### Instructions for the task
Report every line of the records beneath this task that holds the string "roll".

### Records from a data source
---
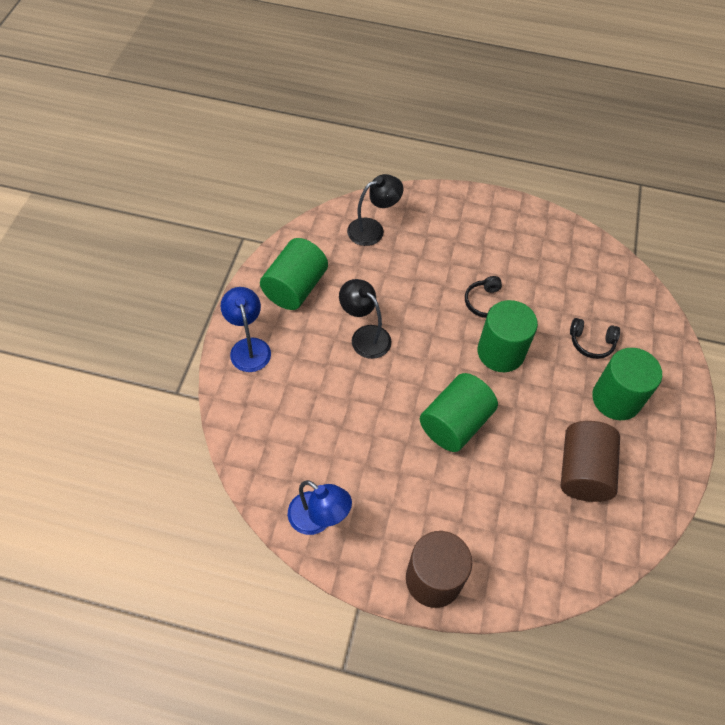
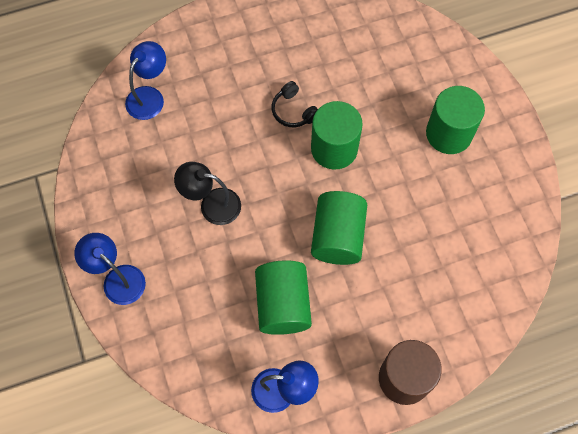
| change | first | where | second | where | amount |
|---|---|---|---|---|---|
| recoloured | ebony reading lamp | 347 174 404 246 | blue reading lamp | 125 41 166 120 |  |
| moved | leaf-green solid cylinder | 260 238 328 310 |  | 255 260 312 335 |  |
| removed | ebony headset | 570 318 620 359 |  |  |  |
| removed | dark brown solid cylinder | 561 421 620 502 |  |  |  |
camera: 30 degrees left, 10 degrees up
---
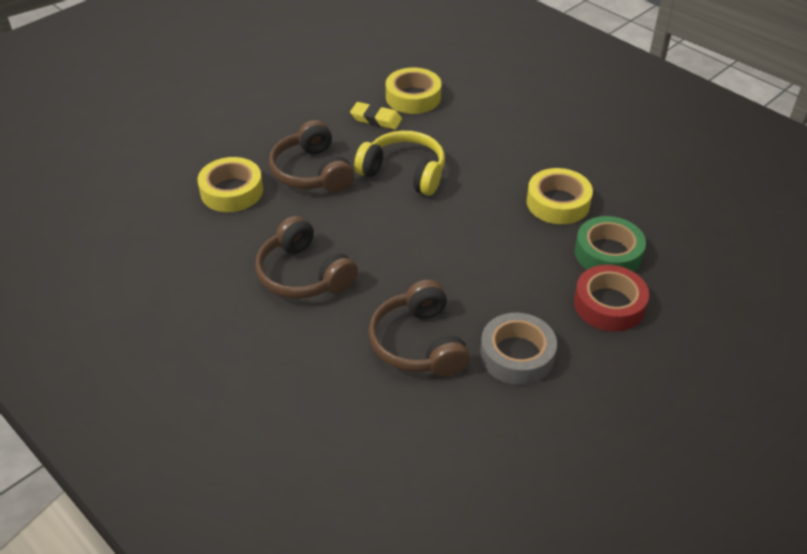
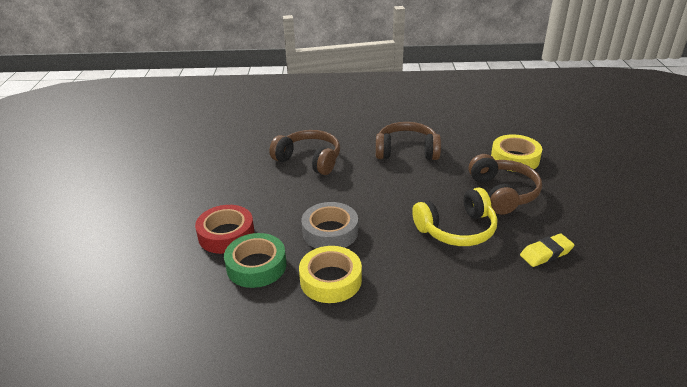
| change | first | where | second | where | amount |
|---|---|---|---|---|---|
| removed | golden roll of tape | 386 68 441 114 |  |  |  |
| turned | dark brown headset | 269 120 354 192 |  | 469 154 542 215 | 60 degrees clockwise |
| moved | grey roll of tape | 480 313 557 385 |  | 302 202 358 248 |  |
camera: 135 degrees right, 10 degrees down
---
### Your solution
| removed | golden roll of tape | 386 68 441 114 |  |  |  |
| moved | grey roll of tape | 480 313 557 385 |  | 302 202 358 248 |  |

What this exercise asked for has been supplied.